→ THE PROBLEM
Filter the entries down to the lines holding "none", then copy those lines.

→ INPUT DATA
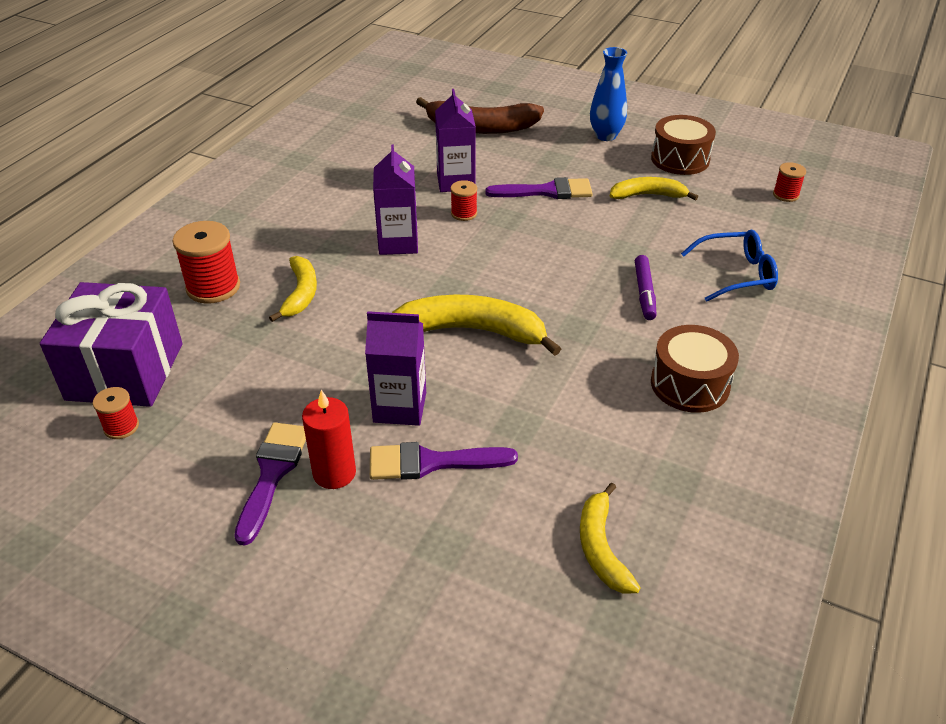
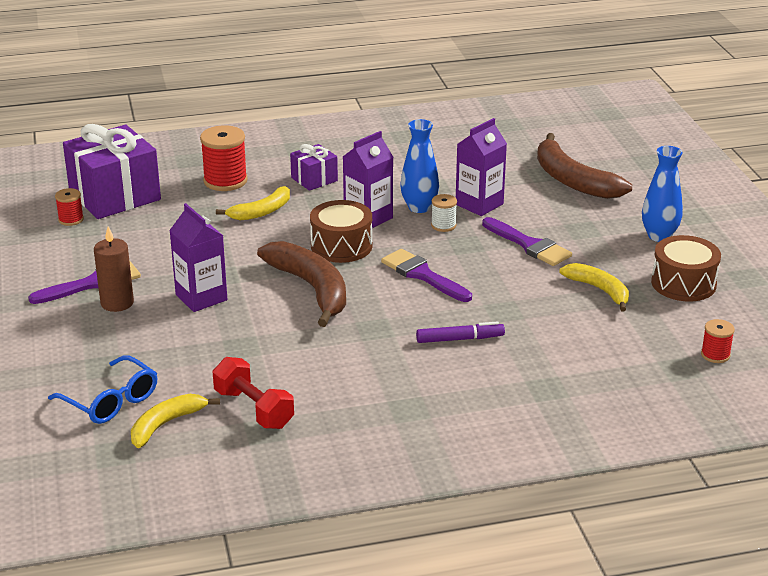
camera: 50 degrees right, 10 degrees down
(291, 238) = (314, 179): none -> purple gift
(334, 473) = (117, 303): red candle -> brown candle
(419, 210) = (419, 207): none -> blue vase
(431, 462) = (166, 331): purple brush -> purple brush (423, 275)
(464, 213) = (443, 225): red spool -> white spool
(472, 331) = (312, 289): yellow banana -> brown banana
(633, 469) = (254, 409): none -> red dumbbell
(644, 293) = (460, 339): purple marker -> purple marker turned 150 degrees counterclockwise
(690, 384) = (376, 399): brown drum -> brown drum (341, 246)
(737, 274) = (550, 371): blue glasses -> blue glasses (111, 401)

→ TASK RESULT
(291, 238) = (314, 179): none -> purple gift
(419, 210) = (419, 207): none -> blue vase
(633, 469) = (254, 409): none -> red dumbbell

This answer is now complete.